Difference listings:
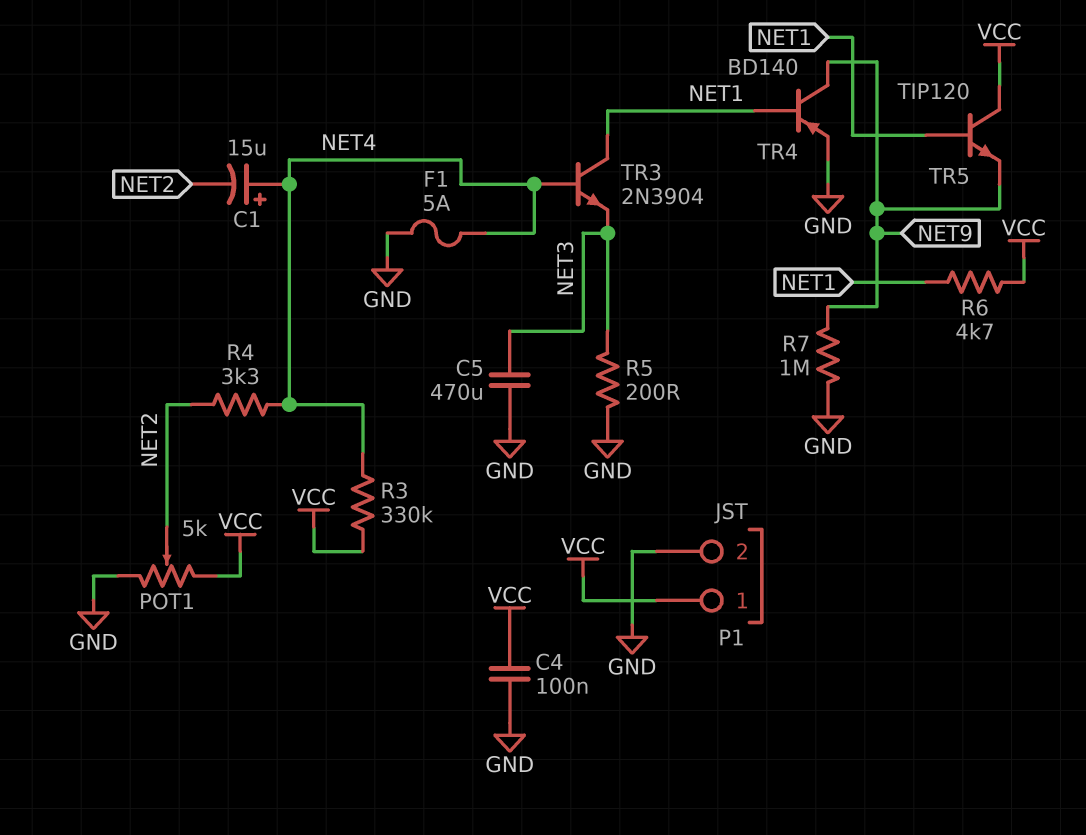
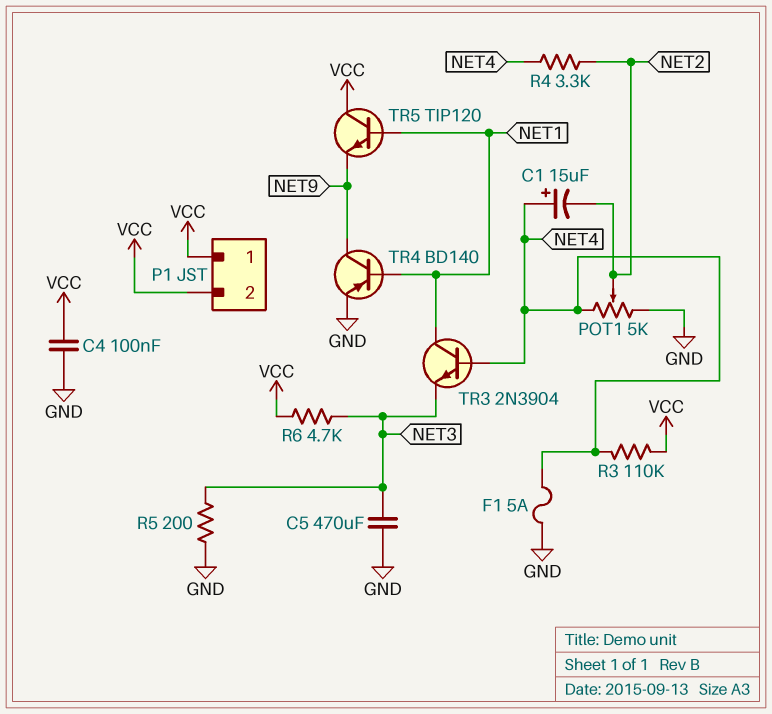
P1 pin 2: GND -> VCC
POT1: 5k (GND, VCC, wiper NET2) -> 5k (GND, NET4, wiper NET2)
R3: 330k (NET4, VCC) -> 110k (NET4, VCC)
R6: 4.7k (NET1, VCC) -> 4.7k (NET3, VCC)
R7: 1M (GND, NET9) -> none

§ **Exercise description**: Each record above needs to be retyped exactly, without any pictures.

§ **Exercise response**:
P1 pin 2: GND -> VCC
POT1: 5k (GND, VCC, wiper NET2) -> 5k (GND, NET4, wiper NET2)
R3: 330k (NET4, VCC) -> 110k (NET4, VCC)
R6: 4.7k (NET1, VCC) -> 4.7k (NET3, VCC)
R7: 1M (GND, NET9) -> none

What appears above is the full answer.